> **Work required**
Nothing but the exact text of the entries should appear in your answer; pictures stay out.

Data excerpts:
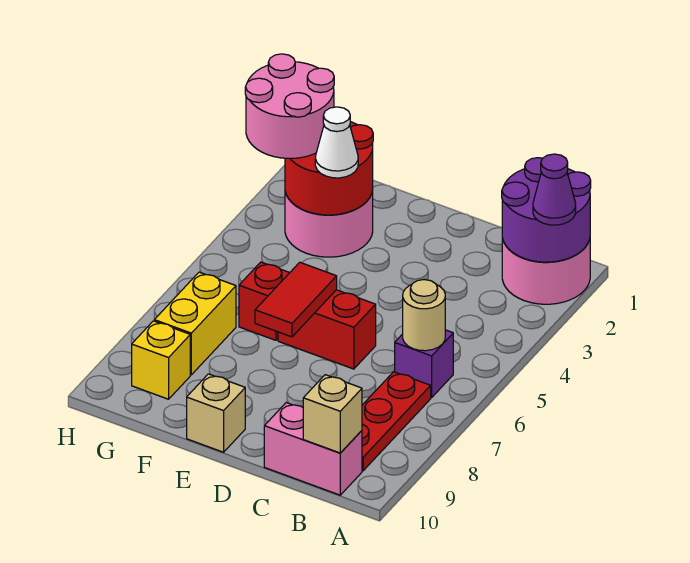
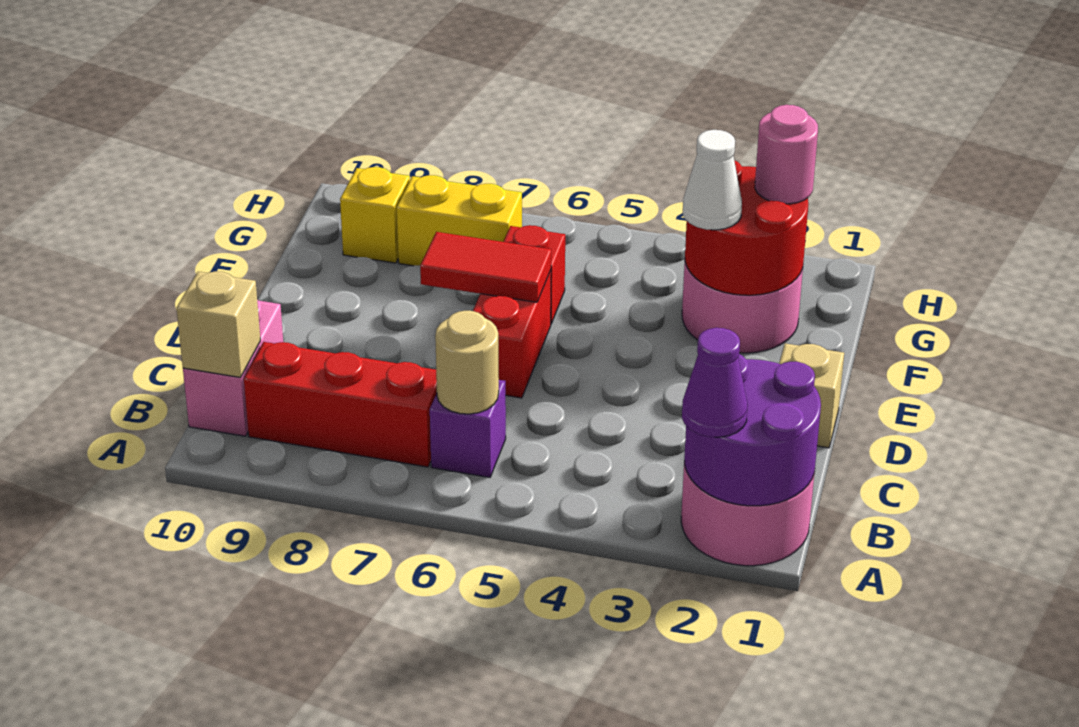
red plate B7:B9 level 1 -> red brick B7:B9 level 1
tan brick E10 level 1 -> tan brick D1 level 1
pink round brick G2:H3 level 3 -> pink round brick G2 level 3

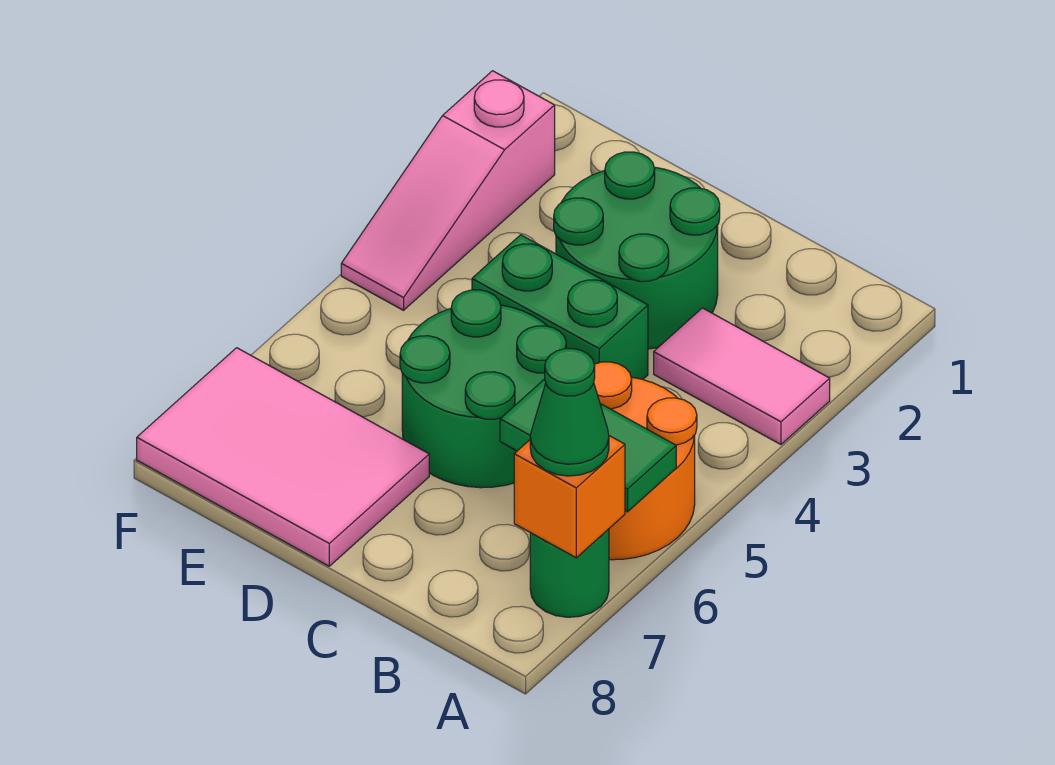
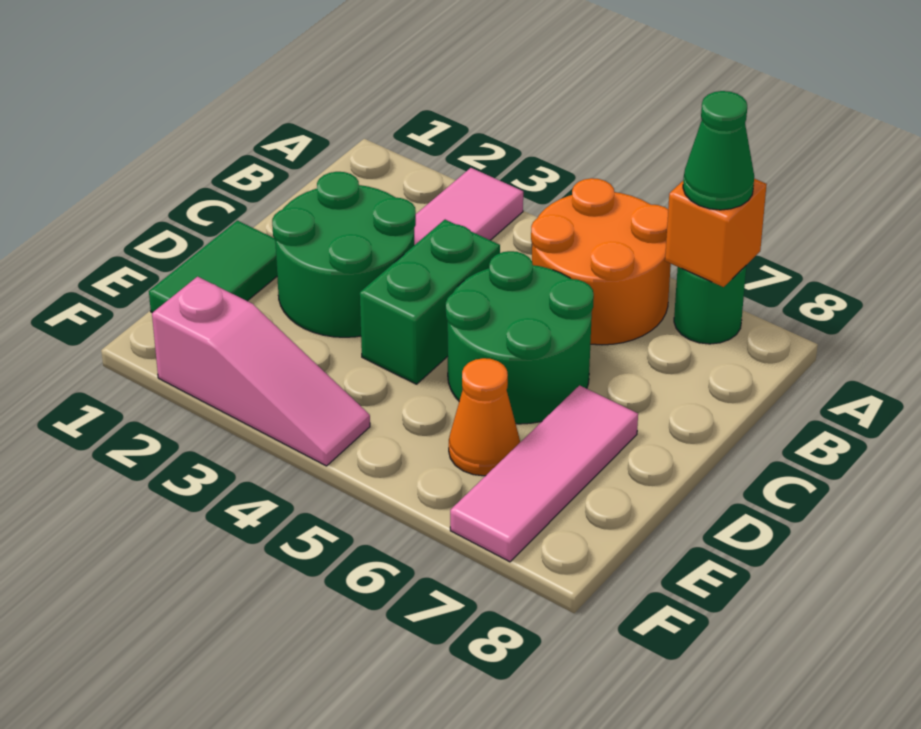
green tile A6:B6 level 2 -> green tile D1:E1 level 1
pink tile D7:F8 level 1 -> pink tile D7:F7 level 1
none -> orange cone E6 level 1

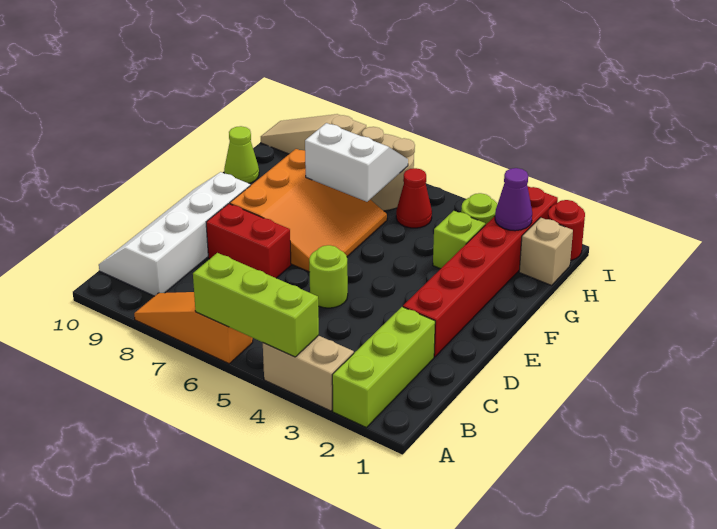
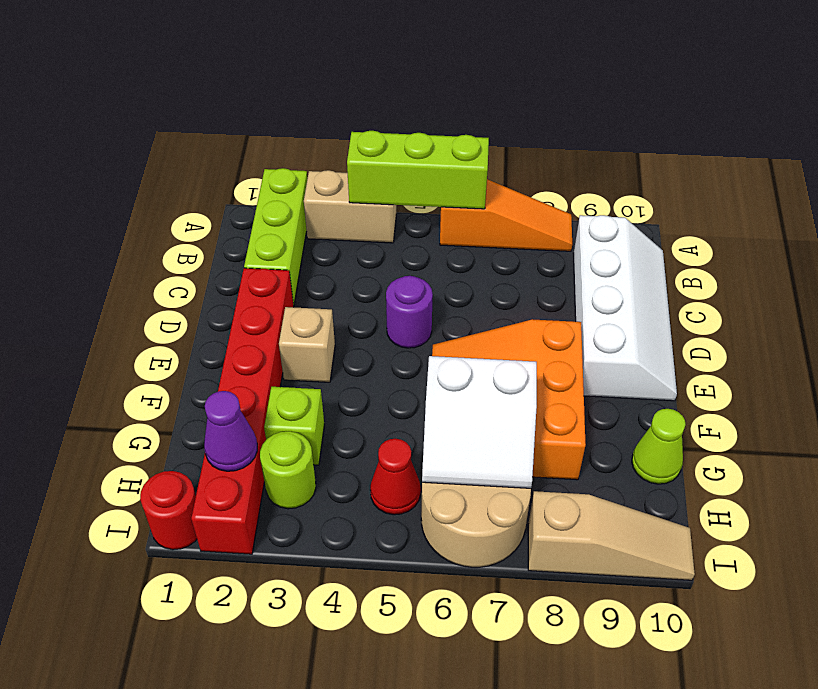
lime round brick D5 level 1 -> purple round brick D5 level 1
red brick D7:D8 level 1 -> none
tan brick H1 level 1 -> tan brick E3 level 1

> **Written solution**
red plate B7:B9 level 1 -> red brick B7:B9 level 1
tan brick E10 level 1 -> tan brick D1 level 1
pink round brick G2:H3 level 3 -> pink round brick G2 level 3

green tile A6:B6 level 2 -> green tile D1:E1 level 1
pink tile D7:F8 level 1 -> pink tile D7:F7 level 1
none -> orange cone E6 level 1

lime round brick D5 level 1 -> purple round brick D5 level 1
red brick D7:D8 level 1 -> none
tan brick H1 level 1 -> tan brick E3 level 1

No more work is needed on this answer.